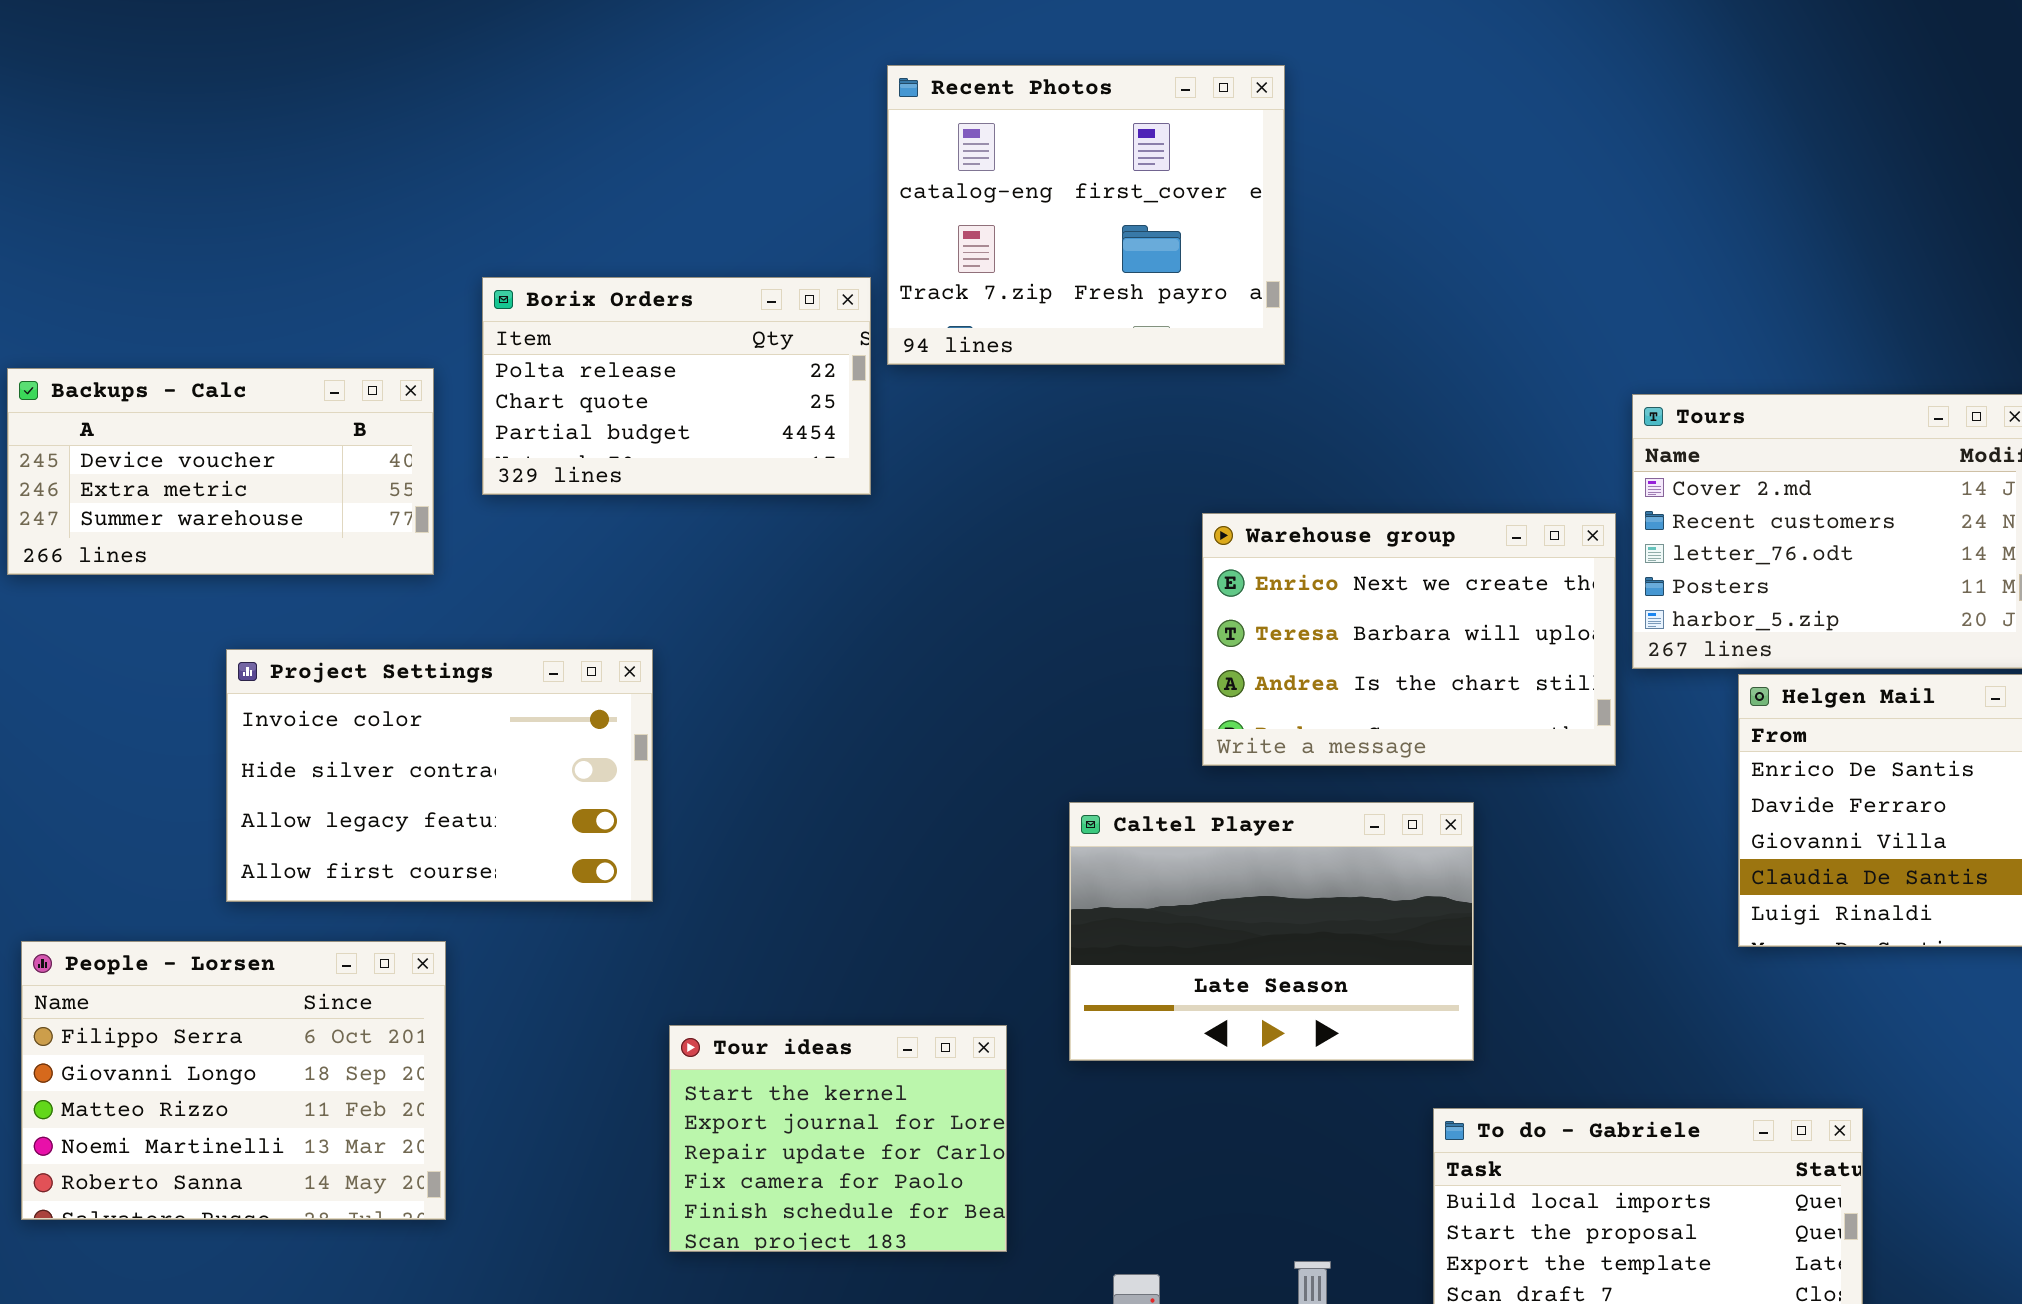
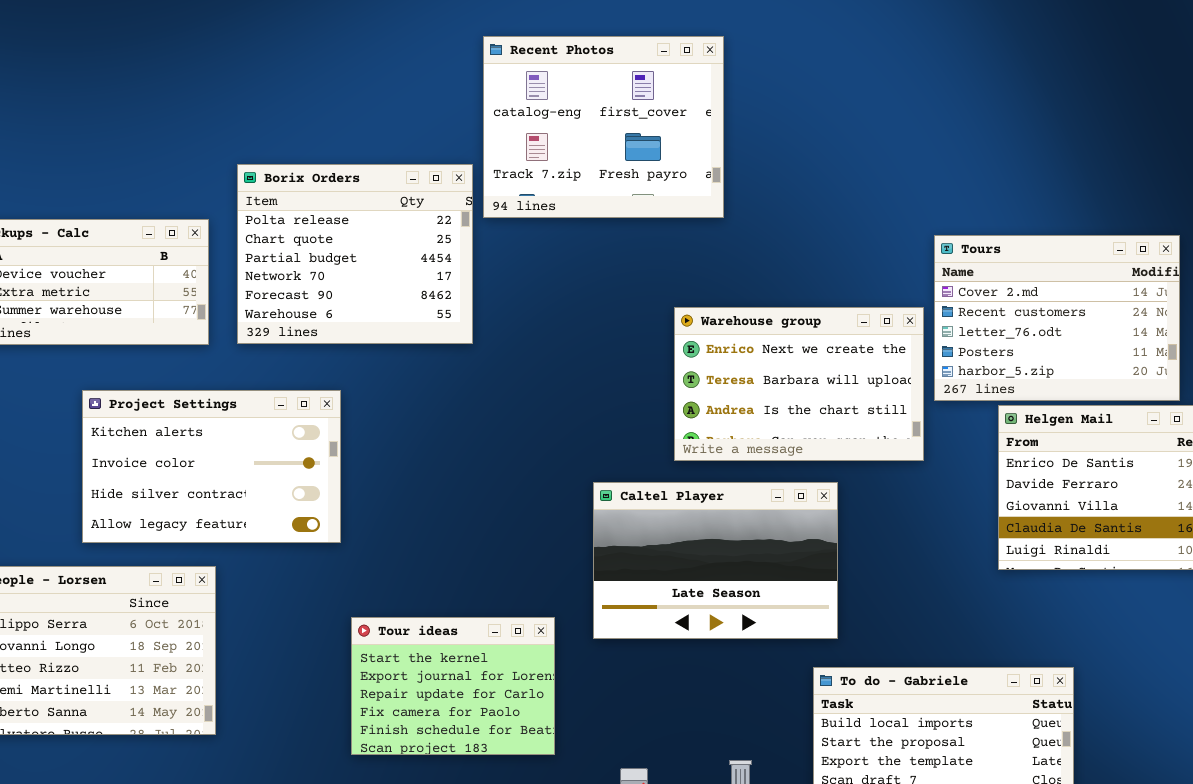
Borix Orders: [482,277,871,495] -> [237,164,473,344], resized
Project Settings: [226,649,653,902] -> [82,390,341,543], scrolled up 1 row

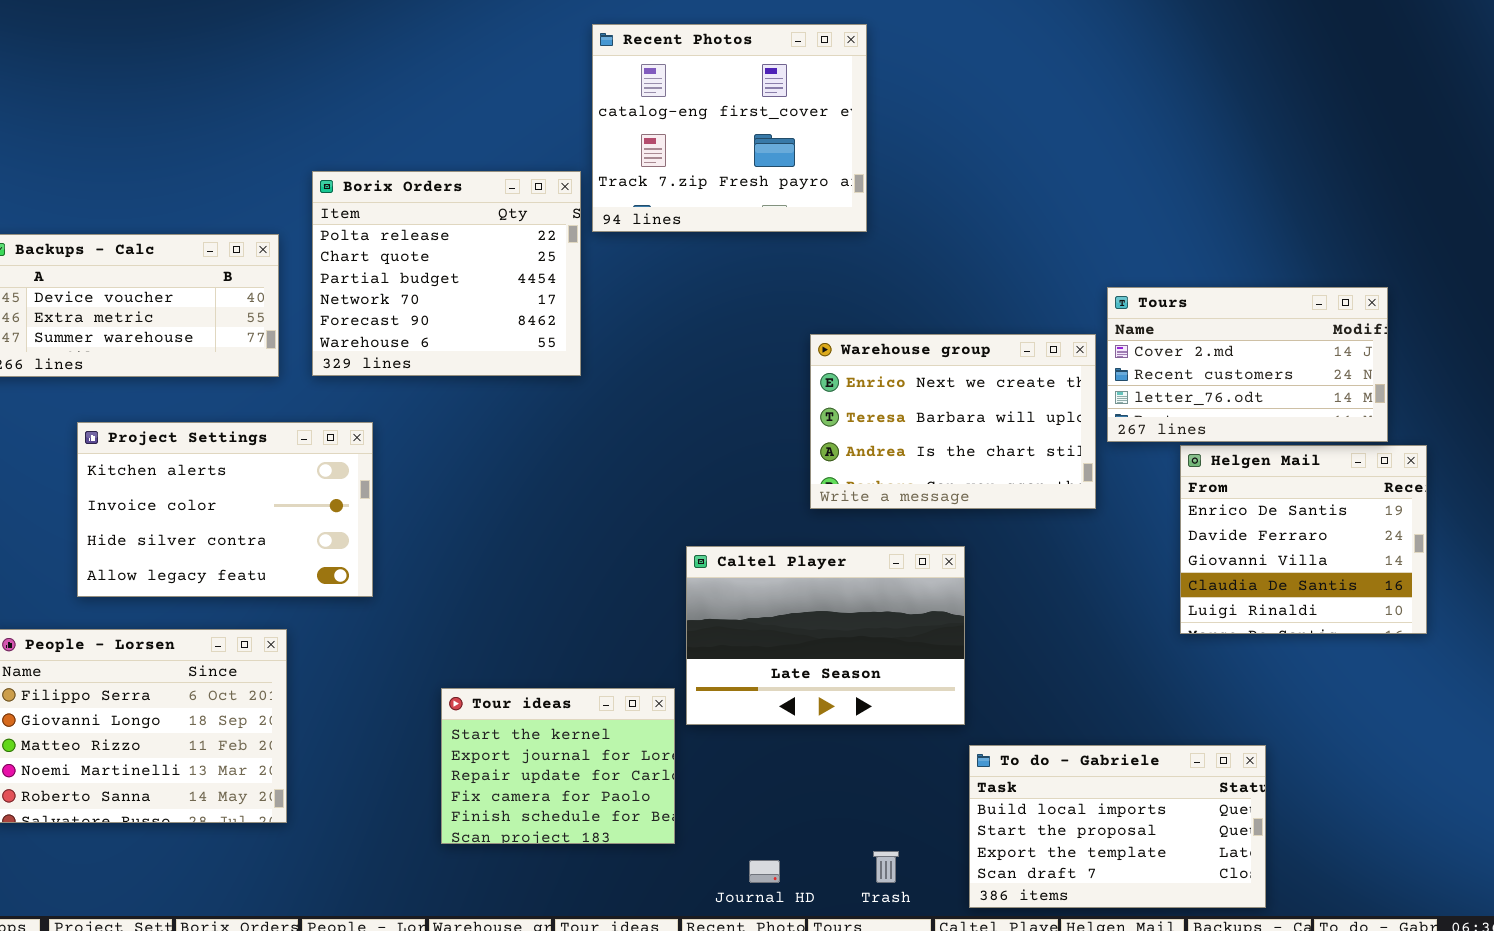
Tours: [934,235,1180,401] -> [1107,287,1388,442], resized
Project Settings: [82,390,341,543] -> [77,422,373,597], moved
Caltel Player: [593,482,838,639] -> [686,546,965,725], moved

__Try it__. The data above should be returned in full, exactly as written, apart from its images.

__Result of the exercise__.
Borix Orders: [482,277,871,495] -> [237,164,473,344], resized
Project Settings: [226,649,653,902] -> [82,390,341,543], scrolled up 1 row

Tours: [934,235,1180,401] -> [1107,287,1388,442], resized
Project Settings: [82,390,341,543] -> [77,422,373,597], moved
Caltel Player: [593,482,838,639] -> [686,546,965,725], moved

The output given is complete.